WORK TO COMPLETE:
Begin at the top of the records and copy each line exactly. The line containing "camera: 70 degrees right, 5 degrees down" is the last one to include.

(Object change descriptions)
___
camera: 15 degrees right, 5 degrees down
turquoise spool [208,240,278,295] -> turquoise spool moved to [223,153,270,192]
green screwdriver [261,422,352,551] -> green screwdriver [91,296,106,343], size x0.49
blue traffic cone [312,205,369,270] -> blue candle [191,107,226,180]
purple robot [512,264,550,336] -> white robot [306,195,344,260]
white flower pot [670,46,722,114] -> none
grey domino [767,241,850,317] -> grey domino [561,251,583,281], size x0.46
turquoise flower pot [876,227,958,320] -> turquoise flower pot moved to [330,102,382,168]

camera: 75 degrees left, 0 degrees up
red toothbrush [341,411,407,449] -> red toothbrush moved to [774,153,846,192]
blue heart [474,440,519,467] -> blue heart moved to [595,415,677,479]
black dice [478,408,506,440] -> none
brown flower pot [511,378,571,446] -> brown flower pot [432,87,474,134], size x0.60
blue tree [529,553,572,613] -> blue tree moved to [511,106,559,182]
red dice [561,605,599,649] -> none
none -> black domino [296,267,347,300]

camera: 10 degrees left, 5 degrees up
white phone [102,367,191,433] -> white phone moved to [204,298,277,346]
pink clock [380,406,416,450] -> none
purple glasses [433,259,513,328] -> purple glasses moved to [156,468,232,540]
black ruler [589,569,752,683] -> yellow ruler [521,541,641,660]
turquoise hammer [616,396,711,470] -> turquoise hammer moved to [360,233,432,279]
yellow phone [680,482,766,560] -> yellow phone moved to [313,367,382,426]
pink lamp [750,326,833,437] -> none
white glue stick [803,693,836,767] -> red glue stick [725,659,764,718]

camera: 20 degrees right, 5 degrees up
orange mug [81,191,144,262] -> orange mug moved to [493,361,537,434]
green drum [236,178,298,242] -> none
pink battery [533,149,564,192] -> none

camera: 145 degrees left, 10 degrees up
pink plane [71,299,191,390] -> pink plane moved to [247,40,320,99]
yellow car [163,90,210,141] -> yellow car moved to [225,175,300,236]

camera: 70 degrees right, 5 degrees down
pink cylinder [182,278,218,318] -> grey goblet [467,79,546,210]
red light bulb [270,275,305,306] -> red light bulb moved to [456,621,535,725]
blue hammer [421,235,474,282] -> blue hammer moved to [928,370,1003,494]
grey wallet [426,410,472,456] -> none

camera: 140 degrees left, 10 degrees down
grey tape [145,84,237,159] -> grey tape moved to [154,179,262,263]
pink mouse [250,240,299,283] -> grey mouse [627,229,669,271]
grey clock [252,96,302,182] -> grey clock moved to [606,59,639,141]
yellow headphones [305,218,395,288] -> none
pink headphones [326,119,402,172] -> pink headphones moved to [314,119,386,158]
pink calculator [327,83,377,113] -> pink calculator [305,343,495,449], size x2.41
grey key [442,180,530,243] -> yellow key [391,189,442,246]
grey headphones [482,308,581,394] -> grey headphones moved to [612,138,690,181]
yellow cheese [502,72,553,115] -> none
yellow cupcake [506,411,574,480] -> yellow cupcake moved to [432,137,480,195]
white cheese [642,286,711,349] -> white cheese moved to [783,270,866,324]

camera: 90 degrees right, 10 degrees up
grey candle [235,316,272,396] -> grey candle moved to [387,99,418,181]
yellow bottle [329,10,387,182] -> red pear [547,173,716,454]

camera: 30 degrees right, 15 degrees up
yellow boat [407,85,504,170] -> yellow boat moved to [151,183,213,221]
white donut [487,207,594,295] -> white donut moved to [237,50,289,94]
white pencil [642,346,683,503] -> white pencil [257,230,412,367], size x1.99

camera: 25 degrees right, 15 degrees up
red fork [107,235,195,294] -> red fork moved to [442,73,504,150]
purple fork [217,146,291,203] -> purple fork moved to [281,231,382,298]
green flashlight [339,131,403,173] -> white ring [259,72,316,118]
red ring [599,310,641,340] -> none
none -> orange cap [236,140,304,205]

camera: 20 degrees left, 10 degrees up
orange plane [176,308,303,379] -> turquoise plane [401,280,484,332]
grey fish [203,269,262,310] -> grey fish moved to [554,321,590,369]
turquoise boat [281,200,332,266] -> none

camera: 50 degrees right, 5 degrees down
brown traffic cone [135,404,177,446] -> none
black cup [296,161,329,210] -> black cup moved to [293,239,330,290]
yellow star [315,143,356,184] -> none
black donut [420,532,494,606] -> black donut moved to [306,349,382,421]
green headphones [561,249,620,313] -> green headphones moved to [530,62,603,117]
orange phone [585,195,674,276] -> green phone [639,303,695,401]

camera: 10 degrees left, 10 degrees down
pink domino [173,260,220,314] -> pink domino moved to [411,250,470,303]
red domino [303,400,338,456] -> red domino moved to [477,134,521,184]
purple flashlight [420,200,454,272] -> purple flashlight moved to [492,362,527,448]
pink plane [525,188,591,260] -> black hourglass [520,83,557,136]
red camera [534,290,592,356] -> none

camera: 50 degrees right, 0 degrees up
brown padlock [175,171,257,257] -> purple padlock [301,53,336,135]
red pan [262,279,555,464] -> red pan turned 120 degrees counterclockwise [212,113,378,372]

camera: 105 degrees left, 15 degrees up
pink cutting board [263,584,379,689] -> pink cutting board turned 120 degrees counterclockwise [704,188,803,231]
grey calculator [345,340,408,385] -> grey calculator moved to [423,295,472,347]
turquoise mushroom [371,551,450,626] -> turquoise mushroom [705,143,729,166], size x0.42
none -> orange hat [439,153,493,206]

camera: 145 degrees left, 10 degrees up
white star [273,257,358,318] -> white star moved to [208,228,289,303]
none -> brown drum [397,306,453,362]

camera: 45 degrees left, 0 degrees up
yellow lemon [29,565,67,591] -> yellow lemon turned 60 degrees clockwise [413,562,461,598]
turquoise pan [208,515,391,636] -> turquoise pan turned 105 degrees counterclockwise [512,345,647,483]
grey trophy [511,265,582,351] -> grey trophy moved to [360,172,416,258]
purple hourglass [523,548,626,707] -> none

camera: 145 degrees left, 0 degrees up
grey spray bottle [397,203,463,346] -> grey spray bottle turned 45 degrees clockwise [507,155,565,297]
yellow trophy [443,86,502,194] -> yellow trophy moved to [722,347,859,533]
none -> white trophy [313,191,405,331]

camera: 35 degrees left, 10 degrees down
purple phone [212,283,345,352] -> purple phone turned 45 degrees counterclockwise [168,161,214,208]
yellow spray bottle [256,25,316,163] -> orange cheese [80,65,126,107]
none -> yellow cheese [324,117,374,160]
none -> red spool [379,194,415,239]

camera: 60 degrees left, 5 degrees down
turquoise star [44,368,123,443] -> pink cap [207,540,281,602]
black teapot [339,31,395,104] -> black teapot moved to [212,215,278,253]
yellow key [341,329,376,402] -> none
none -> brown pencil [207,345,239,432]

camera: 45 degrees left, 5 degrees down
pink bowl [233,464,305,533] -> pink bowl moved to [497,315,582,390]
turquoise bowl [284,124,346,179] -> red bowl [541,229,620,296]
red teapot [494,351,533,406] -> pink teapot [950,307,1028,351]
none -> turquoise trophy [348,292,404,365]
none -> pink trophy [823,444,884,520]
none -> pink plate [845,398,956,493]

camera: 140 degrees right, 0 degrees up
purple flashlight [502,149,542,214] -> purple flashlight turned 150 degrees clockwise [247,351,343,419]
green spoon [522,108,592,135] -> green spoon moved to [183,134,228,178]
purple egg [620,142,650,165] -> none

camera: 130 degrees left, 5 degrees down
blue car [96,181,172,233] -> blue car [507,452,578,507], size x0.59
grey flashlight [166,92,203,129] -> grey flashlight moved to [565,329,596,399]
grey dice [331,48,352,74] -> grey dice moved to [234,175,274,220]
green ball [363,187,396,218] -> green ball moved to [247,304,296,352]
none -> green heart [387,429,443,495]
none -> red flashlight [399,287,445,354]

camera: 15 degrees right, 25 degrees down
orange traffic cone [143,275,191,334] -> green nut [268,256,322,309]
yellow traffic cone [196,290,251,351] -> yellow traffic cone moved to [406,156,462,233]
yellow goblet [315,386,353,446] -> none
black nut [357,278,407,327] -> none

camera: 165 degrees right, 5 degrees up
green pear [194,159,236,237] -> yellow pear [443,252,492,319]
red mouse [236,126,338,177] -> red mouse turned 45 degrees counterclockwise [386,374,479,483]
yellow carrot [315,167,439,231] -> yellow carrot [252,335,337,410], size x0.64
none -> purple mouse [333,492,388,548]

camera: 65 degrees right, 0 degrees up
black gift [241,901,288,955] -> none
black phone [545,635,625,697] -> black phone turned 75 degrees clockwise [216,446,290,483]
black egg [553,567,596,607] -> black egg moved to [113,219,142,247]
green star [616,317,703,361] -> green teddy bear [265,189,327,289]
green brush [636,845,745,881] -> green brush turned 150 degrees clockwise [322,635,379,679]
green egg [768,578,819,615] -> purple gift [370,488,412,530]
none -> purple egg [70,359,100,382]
___
ANSWER TO THE EXERCISE:
camera: 15 degrees right, 5 degrees down
turquoise spool [208,240,278,295] -> turquoise spool moved to [223,153,270,192]
green screwdriver [261,422,352,551] -> green screwdriver [91,296,106,343], size x0.49
blue traffic cone [312,205,369,270] -> blue candle [191,107,226,180]
purple robot [512,264,550,336] -> white robot [306,195,344,260]
white flower pot [670,46,722,114] -> none
grey domino [767,241,850,317] -> grey domino [561,251,583,281], size x0.46
turquoise flower pot [876,227,958,320] -> turquoise flower pot moved to [330,102,382,168]

camera: 75 degrees left, 0 degrees up
red toothbrush [341,411,407,449] -> red toothbrush moved to [774,153,846,192]
blue heart [474,440,519,467] -> blue heart moved to [595,415,677,479]
black dice [478,408,506,440] -> none
brown flower pot [511,378,571,446] -> brown flower pot [432,87,474,134], size x0.60
blue tree [529,553,572,613] -> blue tree moved to [511,106,559,182]
red dice [561,605,599,649] -> none
none -> black domino [296,267,347,300]

camera: 10 degrees left, 5 degrees up
white phone [102,367,191,433] -> white phone moved to [204,298,277,346]
pink clock [380,406,416,450] -> none
purple glasses [433,259,513,328] -> purple glasses moved to [156,468,232,540]
black ruler [589,569,752,683] -> yellow ruler [521,541,641,660]
turquoise hammer [616,396,711,470] -> turquoise hammer moved to [360,233,432,279]
yellow phone [680,482,766,560] -> yellow phone moved to [313,367,382,426]
pink lamp [750,326,833,437] -> none
white glue stick [803,693,836,767] -> red glue stick [725,659,764,718]

camera: 20 degrees right, 5 degrees up
orange mug [81,191,144,262] -> orange mug moved to [493,361,537,434]
green drum [236,178,298,242] -> none
pink battery [533,149,564,192] -> none

camera: 145 degrees left, 10 degrees up
pink plane [71,299,191,390] -> pink plane moved to [247,40,320,99]
yellow car [163,90,210,141] -> yellow car moved to [225,175,300,236]

camera: 70 degrees right, 5 degrees down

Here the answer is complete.